**What the task requires**
Of all the entries below, only the lines from the one with "bowling pin/pink (329, 437)" up to and including the one with "none -> nut/turquoise (130, 286)" are to be duplicated exactly.

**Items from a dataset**
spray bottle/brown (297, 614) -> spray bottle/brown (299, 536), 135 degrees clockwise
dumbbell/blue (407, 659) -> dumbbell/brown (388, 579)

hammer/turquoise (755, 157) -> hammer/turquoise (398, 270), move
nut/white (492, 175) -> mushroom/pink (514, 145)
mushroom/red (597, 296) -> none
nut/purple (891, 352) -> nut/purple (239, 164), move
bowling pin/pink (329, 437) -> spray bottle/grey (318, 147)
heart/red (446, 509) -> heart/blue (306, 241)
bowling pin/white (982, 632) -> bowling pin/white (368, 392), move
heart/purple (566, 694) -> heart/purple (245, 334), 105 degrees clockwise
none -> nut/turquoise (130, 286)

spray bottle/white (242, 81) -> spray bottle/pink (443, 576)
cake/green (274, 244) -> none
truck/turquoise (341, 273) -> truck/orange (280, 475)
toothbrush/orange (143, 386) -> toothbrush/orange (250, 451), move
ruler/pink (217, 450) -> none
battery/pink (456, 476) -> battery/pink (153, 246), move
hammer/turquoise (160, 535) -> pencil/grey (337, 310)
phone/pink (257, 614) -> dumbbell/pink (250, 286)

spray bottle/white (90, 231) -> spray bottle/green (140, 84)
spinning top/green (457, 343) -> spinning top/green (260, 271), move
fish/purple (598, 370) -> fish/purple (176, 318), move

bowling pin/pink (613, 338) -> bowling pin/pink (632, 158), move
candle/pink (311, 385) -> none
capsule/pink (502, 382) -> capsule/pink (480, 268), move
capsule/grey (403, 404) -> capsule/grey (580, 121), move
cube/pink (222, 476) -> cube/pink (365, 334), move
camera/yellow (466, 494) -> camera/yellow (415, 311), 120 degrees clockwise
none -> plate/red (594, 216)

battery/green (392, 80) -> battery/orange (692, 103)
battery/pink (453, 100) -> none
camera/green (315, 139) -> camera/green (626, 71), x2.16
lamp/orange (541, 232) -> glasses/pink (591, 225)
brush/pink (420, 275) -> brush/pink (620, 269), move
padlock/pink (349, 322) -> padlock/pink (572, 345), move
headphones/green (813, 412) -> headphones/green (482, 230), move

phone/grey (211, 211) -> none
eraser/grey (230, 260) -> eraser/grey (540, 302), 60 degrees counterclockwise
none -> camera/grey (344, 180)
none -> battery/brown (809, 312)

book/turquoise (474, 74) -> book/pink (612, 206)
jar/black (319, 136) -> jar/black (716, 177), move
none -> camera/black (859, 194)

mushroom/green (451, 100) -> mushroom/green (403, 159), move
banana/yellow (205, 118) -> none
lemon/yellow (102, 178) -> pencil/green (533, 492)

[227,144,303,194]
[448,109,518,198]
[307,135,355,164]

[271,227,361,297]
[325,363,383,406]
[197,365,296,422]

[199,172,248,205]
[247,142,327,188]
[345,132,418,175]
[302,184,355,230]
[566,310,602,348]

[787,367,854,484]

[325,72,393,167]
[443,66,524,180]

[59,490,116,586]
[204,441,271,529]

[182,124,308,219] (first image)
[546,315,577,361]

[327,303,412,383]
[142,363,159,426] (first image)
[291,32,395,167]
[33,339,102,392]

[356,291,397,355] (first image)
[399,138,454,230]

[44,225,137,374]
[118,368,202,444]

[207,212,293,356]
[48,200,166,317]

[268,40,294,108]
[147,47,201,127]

**Expected output**
bowling pin/pink (329, 437) -> spray bottle/grey (318, 147)
heart/red (446, 509) -> heart/blue (306, 241)
bowling pin/white (982, 632) -> bowling pin/white (368, 392), move
heart/purple (566, 694) -> heart/purple (245, 334), 105 degrees clockwise
none -> nut/turquoise (130, 286)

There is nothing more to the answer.